WORK REQUIRED:
Please output the listing exactly as it stands, but omit any images.

**********

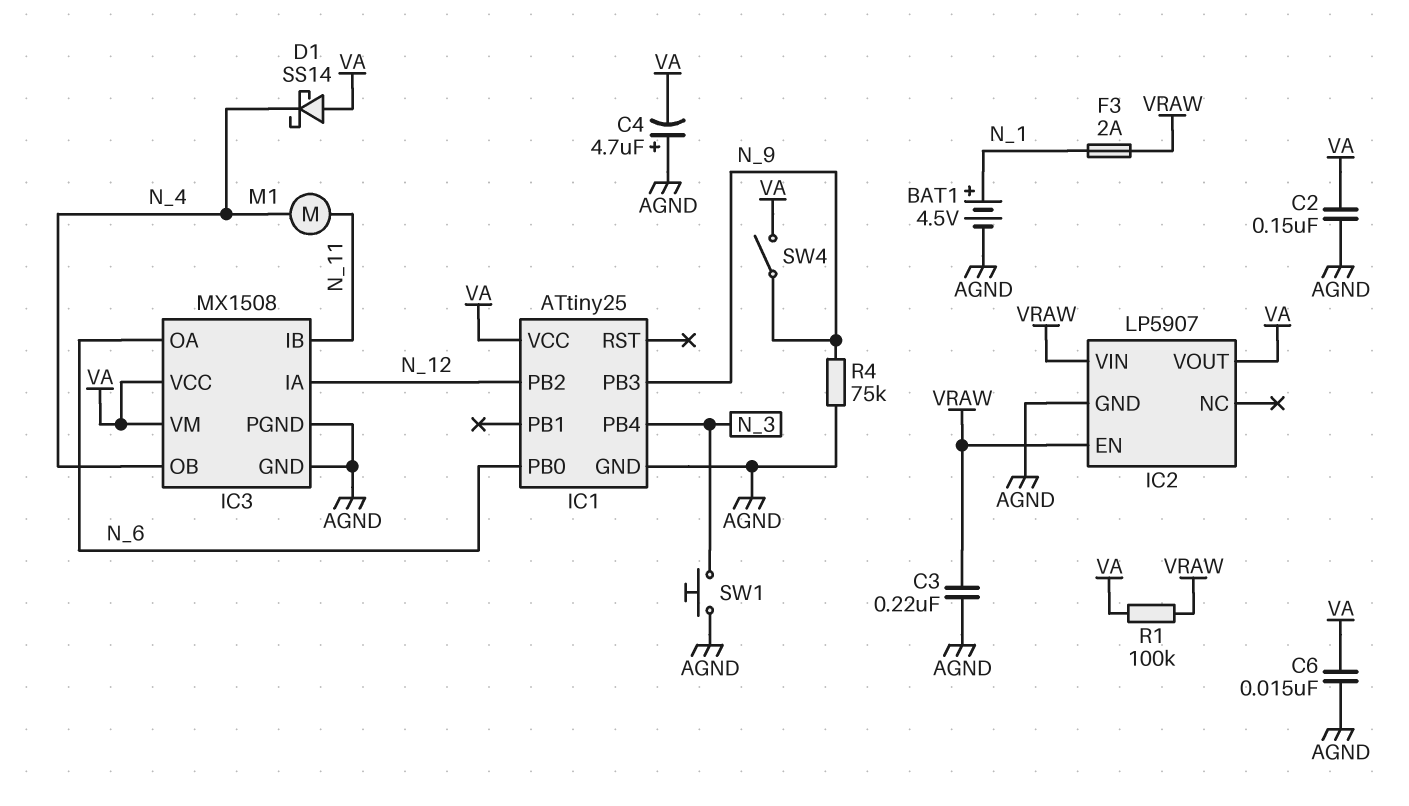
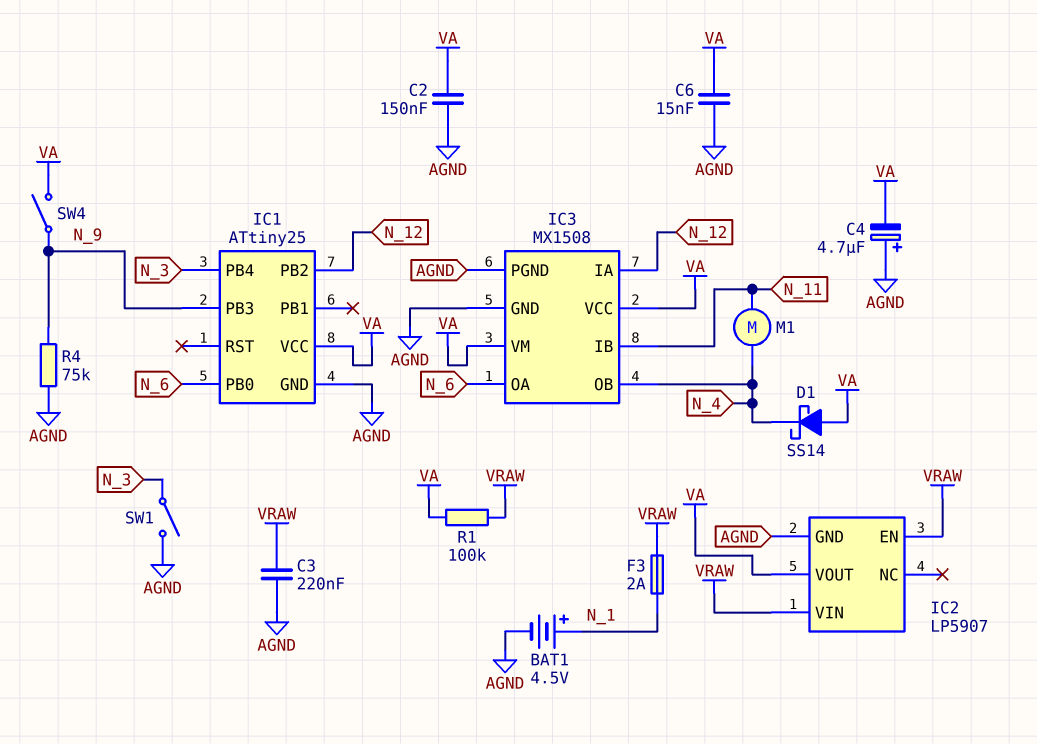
SW1: button (AGND, N_3) -> switch (AGND, N_3)

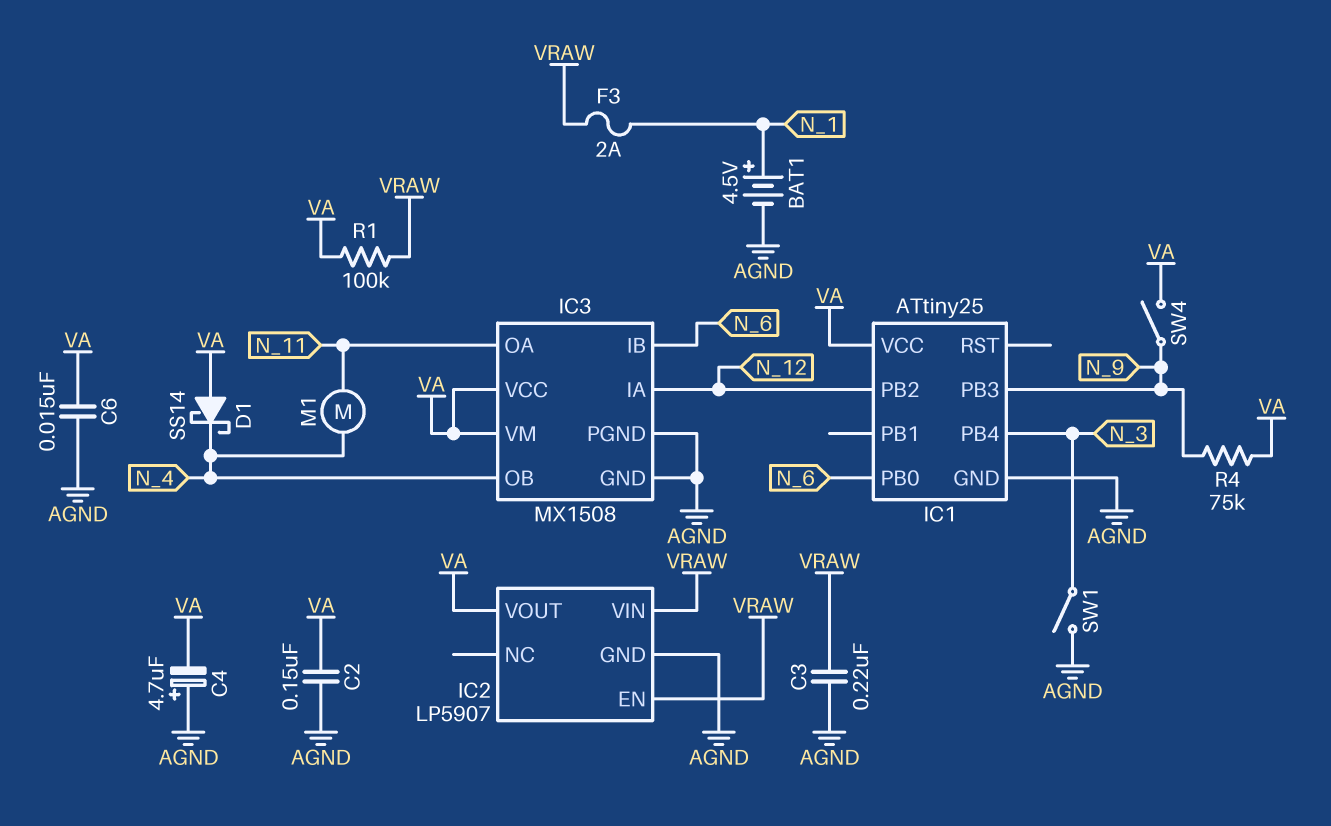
IC3 pin IB: N_11 -> N_6
IC3 pin OA: N_6 -> N_11
R4: 75k (AGND, N_9) -> 75k (N_9, VA)

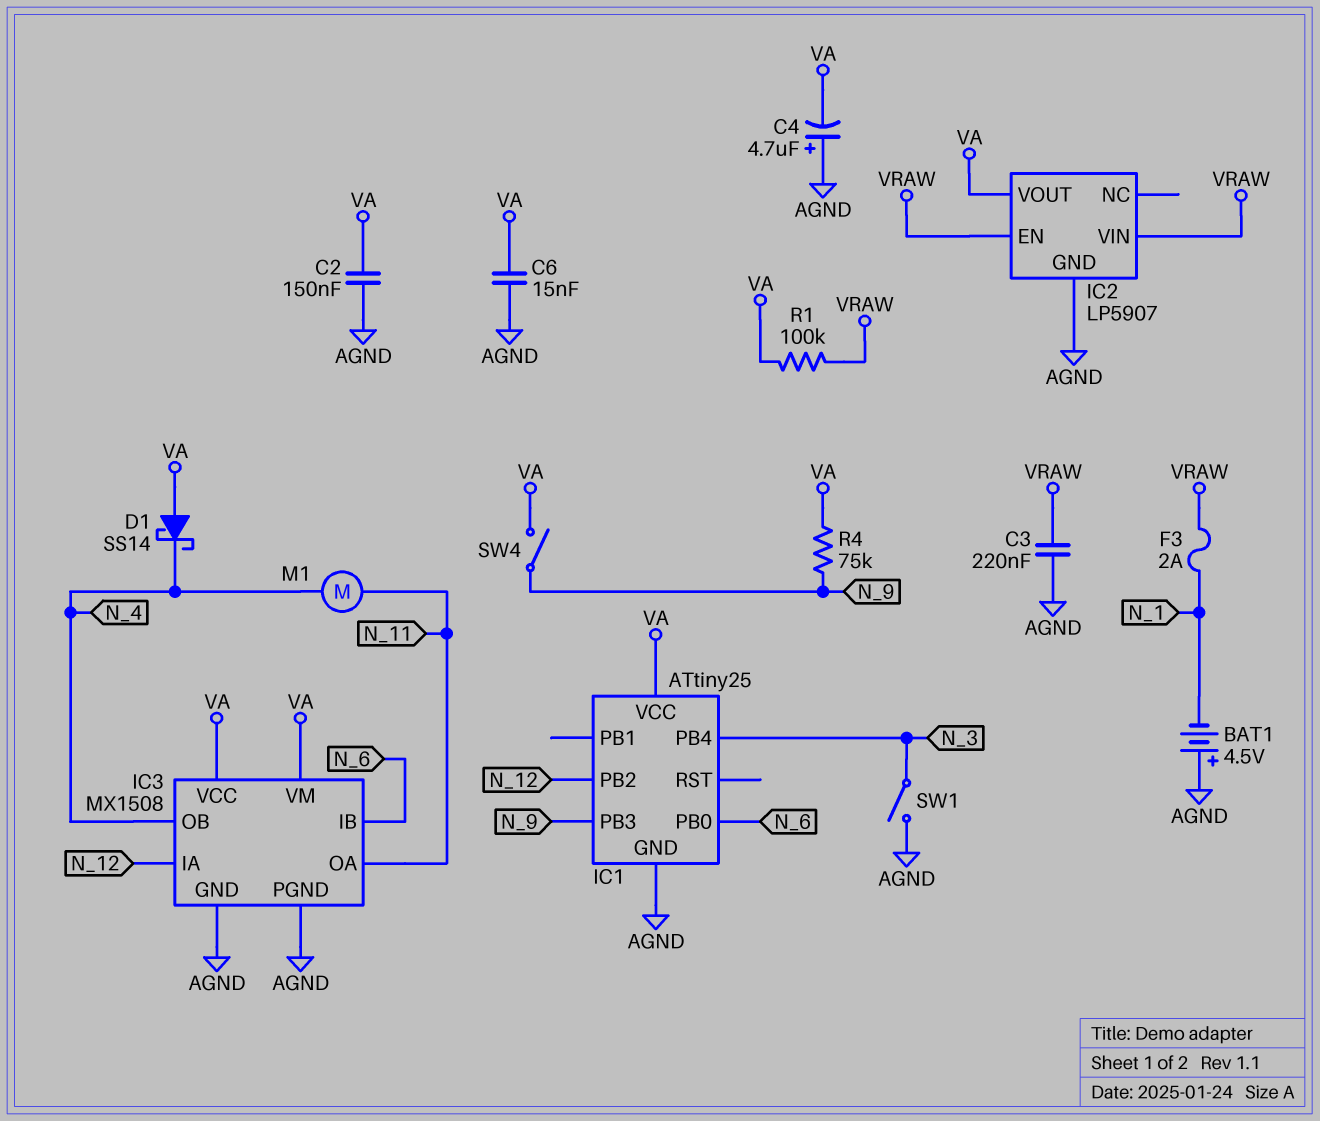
BAT1: 4.5V (plus N_1, minus AGND) -> 4.5V (plus AGND, minus N_1)

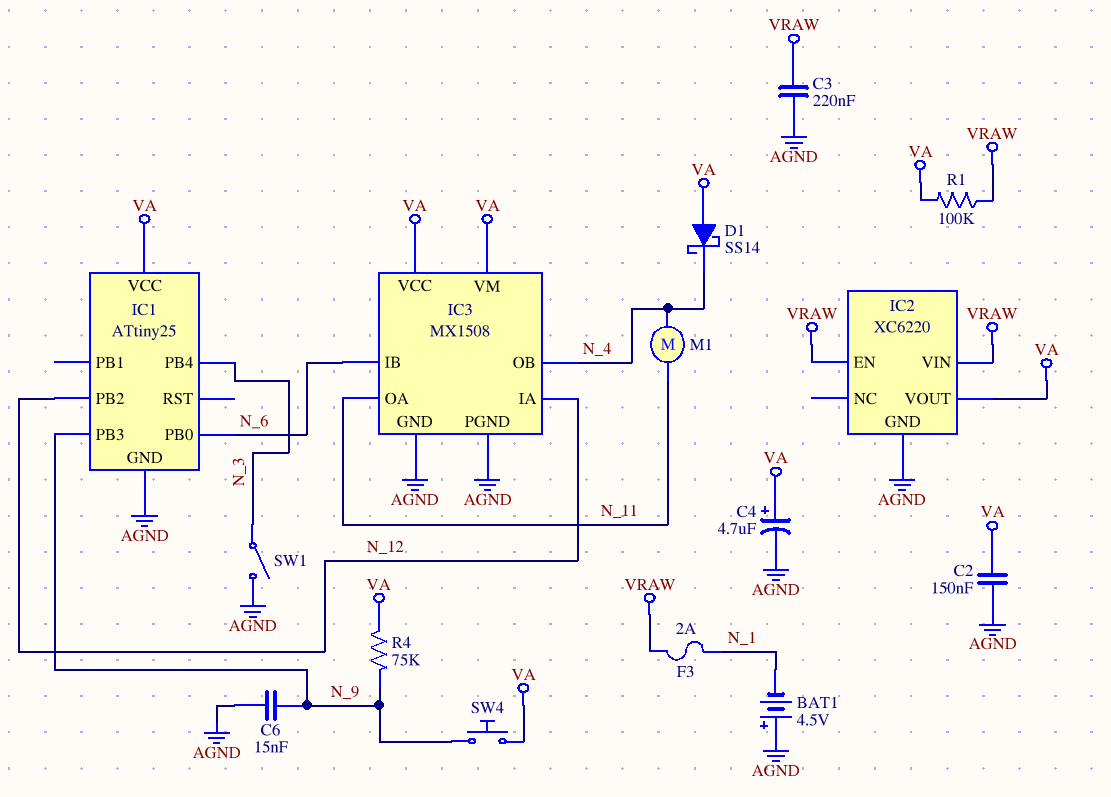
C4: 4.7uF (plus AGND, minus VA) -> 4.7uF (plus VA, minus AGND)
C6: 15nF (AGND, VA) -> 15nF (AGND, N_9)
IC2: LP5907 -> XC6220
SW4: switch (N_9, VA) -> button (N_9, VA)

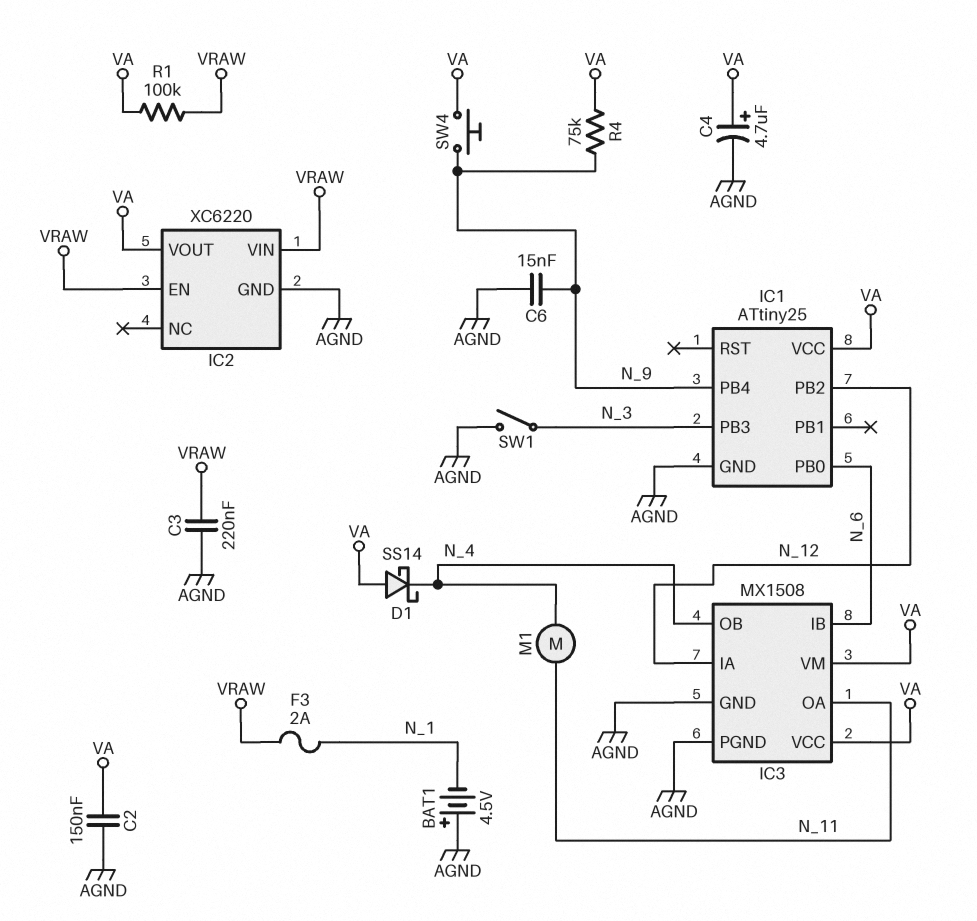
IC1 pin PB3: N_9 -> N_3
IC1 pin PB4: N_3 -> N_9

**********

EXERCISE SOLUTION:
SW1: button (AGND, N_3) -> switch (AGND, N_3)

IC3 pin IB: N_11 -> N_6
IC3 pin OA: N_6 -> N_11
R4: 75k (AGND, N_9) -> 75k (N_9, VA)

BAT1: 4.5V (plus N_1, minus AGND) -> 4.5V (plus AGND, minus N_1)

C4: 4.7uF (plus AGND, minus VA) -> 4.7uF (plus VA, minus AGND)
C6: 15nF (AGND, VA) -> 15nF (AGND, N_9)
IC2: LP5907 -> XC6220
SW4: switch (N_9, VA) -> button (N_9, VA)

IC1 pin PB3: N_9 -> N_3
IC1 pin PB4: N_3 -> N_9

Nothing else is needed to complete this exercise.